▸ **Exercise**
Find every line containing "grey" in the records below and report the tally as a bare number.

━━ Records supplied

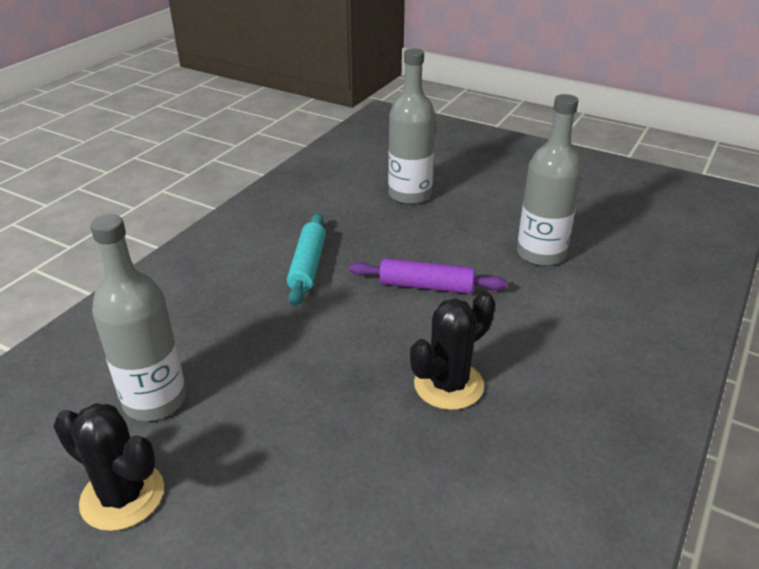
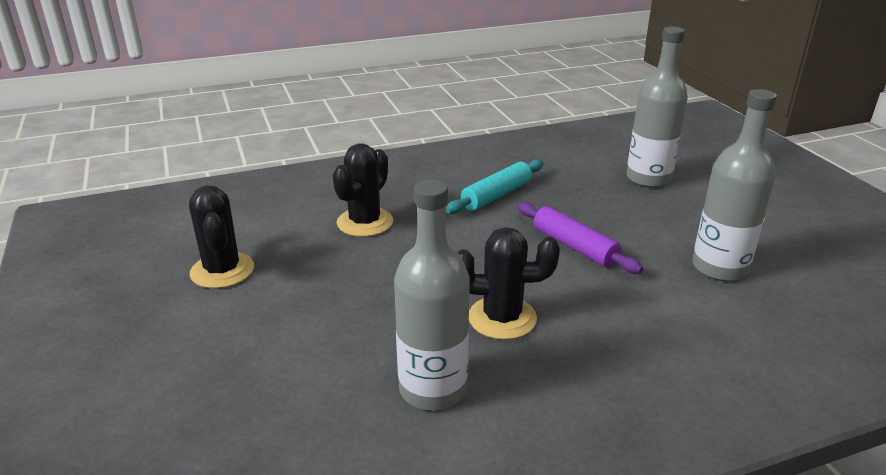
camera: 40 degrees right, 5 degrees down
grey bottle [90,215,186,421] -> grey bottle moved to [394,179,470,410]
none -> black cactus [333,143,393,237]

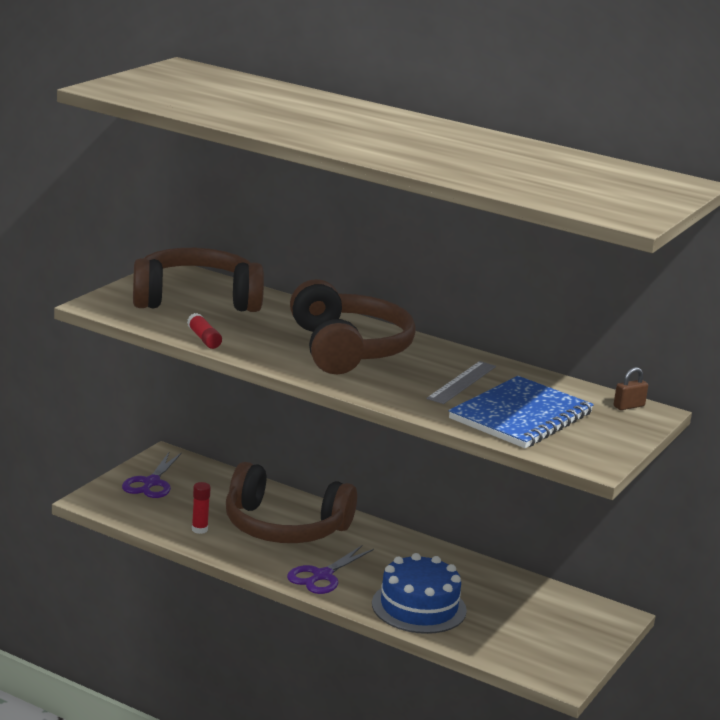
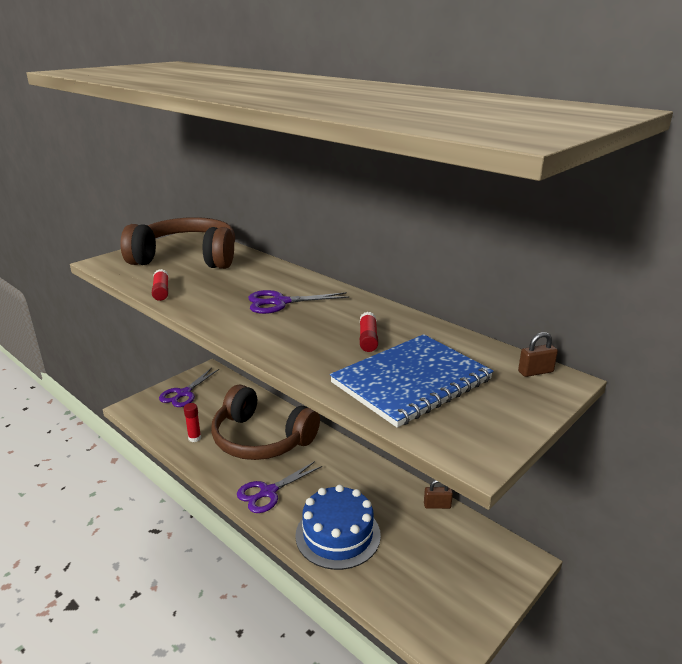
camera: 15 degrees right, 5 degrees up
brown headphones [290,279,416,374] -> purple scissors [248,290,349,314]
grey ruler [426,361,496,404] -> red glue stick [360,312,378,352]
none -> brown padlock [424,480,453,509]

━━━━
━━ Records supplied

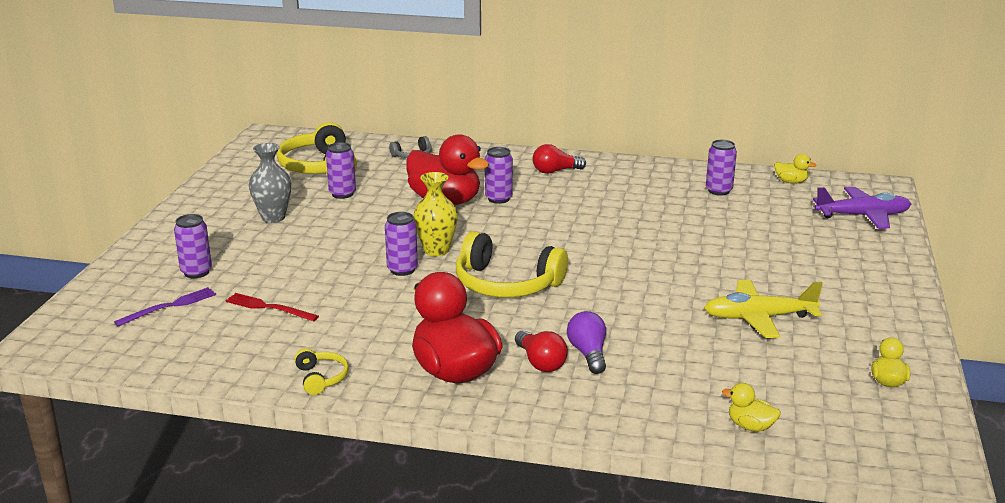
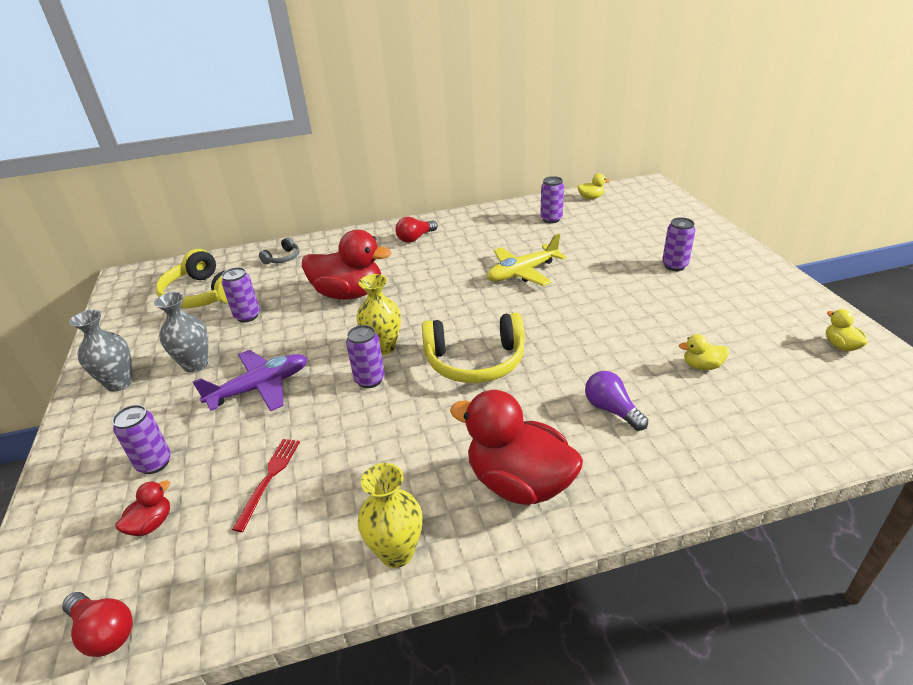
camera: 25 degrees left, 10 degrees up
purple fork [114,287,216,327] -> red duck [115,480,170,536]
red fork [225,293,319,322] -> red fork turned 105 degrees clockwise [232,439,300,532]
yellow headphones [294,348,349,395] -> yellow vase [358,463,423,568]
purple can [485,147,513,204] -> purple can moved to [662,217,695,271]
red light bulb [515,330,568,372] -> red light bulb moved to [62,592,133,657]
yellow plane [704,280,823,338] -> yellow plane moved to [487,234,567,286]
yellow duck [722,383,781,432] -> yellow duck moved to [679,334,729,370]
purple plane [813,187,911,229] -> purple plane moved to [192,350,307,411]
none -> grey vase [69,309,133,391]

━━━━
━━ Records supplied

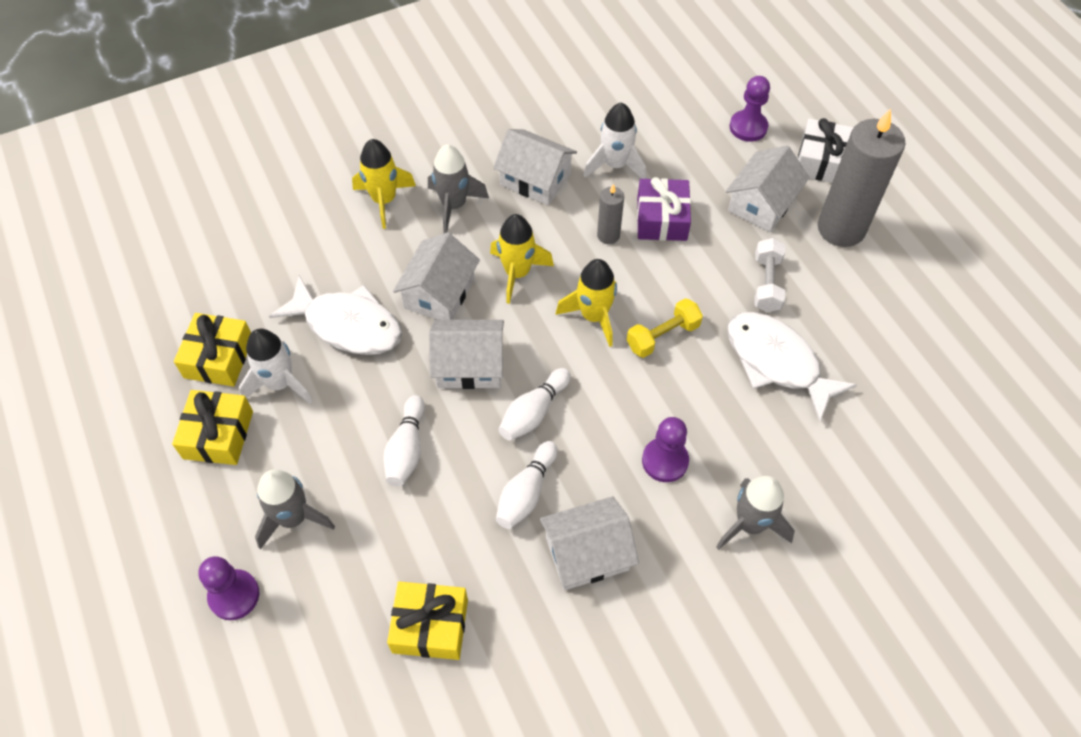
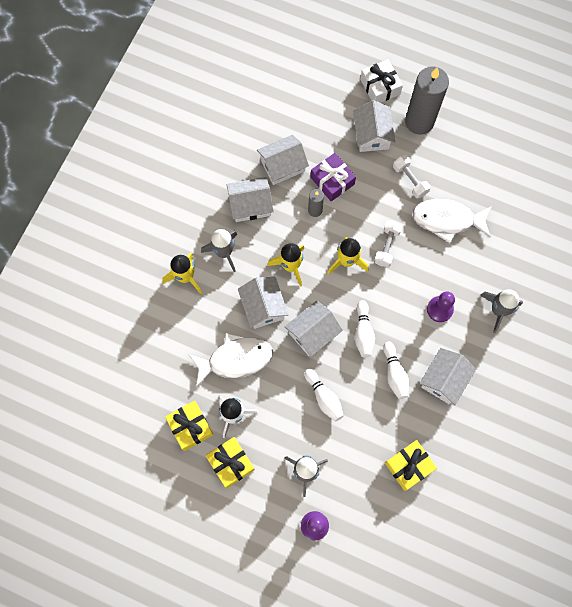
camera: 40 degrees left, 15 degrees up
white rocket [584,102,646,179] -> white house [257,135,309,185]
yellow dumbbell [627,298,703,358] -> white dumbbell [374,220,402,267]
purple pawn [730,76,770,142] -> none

━━━━

▸ **Answer area**
3